◆ EXERCISE OBJECTIVE:
Copy out each line below that contains the string "shortInstrumentName".

::::

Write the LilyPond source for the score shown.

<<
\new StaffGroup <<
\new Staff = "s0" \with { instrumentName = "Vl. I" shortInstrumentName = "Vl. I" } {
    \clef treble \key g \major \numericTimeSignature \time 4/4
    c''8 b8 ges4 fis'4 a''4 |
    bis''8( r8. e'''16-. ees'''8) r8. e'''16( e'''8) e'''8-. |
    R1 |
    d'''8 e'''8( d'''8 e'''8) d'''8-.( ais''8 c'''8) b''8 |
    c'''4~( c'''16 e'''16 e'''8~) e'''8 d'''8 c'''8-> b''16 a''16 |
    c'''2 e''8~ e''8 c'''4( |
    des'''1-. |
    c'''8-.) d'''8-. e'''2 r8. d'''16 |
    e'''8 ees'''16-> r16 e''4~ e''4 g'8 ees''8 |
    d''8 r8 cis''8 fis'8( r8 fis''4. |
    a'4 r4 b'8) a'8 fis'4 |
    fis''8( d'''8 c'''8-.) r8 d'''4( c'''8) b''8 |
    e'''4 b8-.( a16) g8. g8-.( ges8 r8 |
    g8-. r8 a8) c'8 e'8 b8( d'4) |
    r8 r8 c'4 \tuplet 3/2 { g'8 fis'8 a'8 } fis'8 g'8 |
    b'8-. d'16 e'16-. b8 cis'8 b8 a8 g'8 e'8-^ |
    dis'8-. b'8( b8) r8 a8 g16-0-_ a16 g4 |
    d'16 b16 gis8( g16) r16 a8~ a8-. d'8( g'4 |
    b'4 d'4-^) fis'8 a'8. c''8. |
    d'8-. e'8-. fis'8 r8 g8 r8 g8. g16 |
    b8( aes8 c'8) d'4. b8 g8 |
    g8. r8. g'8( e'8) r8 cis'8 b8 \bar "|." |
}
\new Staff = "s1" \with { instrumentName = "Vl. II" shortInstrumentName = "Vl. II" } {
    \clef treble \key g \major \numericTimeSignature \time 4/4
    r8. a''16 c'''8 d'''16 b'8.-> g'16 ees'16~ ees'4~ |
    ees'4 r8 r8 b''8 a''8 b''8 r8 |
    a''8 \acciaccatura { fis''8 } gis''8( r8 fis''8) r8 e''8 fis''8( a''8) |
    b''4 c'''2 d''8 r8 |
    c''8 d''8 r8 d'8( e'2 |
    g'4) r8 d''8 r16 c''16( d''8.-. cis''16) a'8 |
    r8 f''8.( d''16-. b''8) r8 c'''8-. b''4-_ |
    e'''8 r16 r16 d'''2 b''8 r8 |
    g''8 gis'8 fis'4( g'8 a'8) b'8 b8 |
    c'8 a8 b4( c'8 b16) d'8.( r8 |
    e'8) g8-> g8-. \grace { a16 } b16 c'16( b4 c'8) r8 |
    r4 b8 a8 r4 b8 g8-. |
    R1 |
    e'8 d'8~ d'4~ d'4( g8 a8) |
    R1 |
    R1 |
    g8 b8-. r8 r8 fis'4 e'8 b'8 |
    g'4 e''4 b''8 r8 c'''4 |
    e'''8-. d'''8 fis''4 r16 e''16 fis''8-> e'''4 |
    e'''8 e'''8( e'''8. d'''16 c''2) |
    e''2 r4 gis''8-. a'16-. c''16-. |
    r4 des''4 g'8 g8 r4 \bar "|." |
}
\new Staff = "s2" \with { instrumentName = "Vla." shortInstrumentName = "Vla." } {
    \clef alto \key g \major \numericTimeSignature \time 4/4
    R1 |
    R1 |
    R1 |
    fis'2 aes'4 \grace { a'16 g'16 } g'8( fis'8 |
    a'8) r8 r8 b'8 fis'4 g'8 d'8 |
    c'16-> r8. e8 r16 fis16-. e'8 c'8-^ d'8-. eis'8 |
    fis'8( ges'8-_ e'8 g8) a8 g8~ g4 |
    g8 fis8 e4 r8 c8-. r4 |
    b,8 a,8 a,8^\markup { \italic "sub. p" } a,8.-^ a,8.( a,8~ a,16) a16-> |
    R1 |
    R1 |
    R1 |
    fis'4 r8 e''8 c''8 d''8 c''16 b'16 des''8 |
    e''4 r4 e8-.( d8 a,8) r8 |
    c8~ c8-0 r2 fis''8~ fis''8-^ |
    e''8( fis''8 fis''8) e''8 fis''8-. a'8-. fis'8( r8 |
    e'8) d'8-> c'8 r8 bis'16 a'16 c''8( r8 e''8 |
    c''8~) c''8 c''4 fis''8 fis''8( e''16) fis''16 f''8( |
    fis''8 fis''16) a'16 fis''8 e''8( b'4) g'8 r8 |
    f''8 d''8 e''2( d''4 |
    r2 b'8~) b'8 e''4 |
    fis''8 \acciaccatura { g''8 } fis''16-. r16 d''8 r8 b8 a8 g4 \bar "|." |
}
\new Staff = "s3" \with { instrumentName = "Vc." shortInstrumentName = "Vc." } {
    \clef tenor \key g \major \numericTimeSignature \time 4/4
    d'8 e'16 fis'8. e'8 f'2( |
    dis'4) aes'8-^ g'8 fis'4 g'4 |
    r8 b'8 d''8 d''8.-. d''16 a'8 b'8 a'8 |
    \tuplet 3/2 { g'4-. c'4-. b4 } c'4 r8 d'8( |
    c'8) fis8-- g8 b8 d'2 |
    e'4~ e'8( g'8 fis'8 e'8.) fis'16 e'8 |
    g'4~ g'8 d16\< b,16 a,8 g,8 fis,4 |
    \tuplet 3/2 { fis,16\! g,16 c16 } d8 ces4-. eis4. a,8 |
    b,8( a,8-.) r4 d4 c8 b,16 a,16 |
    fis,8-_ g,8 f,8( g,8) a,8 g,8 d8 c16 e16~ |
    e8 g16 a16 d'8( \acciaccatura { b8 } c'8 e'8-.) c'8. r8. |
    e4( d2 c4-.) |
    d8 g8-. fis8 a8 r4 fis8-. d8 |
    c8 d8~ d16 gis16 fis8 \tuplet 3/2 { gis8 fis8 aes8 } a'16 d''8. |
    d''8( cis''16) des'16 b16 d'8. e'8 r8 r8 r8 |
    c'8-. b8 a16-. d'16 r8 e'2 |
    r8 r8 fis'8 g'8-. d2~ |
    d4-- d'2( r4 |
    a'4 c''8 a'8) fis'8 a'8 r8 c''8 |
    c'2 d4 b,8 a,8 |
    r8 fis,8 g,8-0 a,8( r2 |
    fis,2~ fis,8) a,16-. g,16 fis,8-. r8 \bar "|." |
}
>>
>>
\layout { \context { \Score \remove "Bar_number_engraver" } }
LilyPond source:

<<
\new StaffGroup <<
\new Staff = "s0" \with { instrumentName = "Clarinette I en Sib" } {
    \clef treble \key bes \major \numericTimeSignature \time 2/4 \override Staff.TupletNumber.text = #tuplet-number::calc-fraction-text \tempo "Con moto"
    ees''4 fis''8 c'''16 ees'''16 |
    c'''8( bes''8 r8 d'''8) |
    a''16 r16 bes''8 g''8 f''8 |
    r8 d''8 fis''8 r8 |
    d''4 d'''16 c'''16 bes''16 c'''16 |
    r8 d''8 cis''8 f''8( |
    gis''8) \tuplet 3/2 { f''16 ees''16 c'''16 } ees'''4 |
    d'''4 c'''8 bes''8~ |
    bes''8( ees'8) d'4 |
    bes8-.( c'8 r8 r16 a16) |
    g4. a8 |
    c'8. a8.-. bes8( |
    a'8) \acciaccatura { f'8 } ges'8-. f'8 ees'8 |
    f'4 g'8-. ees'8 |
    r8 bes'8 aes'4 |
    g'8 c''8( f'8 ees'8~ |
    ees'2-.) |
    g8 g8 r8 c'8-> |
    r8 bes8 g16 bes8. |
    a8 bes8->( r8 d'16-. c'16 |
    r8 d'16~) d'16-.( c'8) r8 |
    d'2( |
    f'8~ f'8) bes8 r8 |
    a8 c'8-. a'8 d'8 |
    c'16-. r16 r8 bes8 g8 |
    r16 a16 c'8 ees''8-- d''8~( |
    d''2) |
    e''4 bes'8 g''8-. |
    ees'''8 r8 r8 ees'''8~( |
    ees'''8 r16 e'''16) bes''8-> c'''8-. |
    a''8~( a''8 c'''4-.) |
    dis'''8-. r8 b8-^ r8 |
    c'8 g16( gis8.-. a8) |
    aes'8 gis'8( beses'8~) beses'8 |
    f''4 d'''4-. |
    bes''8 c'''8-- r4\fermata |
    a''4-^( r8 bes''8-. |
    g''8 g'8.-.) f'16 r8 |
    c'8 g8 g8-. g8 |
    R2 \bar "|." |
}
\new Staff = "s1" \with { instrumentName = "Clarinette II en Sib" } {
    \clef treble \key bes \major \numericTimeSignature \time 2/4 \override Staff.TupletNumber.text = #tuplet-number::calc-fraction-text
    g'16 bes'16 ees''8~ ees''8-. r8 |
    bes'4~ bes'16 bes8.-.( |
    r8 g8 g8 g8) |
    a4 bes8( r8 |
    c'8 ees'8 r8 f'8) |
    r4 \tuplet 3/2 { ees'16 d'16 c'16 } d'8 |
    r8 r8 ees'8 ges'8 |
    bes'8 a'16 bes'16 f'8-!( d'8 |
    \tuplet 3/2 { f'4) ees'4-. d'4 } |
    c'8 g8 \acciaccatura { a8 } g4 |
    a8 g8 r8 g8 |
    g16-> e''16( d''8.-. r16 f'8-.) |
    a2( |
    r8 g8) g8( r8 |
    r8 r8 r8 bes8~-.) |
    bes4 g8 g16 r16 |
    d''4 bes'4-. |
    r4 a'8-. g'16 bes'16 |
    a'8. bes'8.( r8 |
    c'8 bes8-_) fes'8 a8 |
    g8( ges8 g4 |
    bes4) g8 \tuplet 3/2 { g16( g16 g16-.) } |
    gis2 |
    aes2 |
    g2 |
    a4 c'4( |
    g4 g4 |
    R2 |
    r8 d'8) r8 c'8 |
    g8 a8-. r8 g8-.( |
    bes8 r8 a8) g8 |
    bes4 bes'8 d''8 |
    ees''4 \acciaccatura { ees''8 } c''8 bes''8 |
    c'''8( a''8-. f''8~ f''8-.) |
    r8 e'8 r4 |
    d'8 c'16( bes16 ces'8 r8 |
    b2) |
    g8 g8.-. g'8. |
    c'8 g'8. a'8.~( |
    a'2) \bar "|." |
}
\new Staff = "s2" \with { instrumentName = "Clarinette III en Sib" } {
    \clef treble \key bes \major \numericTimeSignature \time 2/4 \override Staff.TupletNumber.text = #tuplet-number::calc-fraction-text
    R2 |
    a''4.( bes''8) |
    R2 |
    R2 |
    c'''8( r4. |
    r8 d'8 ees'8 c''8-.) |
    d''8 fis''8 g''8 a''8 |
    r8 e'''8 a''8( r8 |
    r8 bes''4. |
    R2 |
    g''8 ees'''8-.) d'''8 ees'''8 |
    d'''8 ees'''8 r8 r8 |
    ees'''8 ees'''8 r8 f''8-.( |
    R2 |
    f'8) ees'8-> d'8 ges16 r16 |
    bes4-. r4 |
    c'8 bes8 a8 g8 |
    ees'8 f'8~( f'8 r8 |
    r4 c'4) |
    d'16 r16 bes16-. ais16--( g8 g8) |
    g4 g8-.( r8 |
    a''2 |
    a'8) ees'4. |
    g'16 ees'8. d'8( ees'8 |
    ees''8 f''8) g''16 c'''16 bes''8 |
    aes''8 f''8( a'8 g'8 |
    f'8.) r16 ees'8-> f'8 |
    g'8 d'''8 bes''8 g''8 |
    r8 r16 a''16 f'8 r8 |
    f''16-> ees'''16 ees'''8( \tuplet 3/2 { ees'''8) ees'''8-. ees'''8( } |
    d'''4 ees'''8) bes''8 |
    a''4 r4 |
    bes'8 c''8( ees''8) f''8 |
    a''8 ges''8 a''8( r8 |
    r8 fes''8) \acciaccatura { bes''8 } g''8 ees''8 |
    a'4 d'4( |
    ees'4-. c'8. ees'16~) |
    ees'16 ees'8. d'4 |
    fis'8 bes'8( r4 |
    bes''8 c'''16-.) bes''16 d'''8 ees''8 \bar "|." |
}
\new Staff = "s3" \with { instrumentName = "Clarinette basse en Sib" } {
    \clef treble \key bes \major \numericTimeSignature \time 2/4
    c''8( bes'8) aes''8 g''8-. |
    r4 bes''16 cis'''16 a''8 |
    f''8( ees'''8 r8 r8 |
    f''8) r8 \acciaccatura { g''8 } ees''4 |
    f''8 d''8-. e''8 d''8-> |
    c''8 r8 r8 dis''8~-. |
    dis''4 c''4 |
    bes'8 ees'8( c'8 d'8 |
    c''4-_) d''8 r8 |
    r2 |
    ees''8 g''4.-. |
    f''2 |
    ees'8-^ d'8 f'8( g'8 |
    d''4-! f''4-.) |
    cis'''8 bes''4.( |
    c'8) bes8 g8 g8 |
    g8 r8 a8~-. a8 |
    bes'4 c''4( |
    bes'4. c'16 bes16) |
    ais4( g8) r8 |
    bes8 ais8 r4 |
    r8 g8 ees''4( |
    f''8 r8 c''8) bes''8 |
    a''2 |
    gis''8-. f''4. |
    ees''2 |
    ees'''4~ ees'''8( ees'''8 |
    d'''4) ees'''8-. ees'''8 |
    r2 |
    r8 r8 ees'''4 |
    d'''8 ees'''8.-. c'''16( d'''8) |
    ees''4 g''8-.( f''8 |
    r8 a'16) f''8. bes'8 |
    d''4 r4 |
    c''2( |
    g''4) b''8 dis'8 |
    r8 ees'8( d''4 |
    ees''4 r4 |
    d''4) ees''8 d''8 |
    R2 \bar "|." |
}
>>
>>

::::

◆ OUTPUT OF THE EXERCISE:
\new Staff = "s0" \with { instrumentName = "Vl. I" shortInstrumentName = "Vl. I" } {
\new Staff = "s1" \with { instrumentName = "Vl. II" shortInstrumentName = "Vl. II" } {
\new Staff = "s2" \with { instrumentName = "Vla." shortInstrumentName = "Vla." } {
\new Staff = "s3" \with { instrumentName = "Vc." shortInstrumentName = "Vc." } {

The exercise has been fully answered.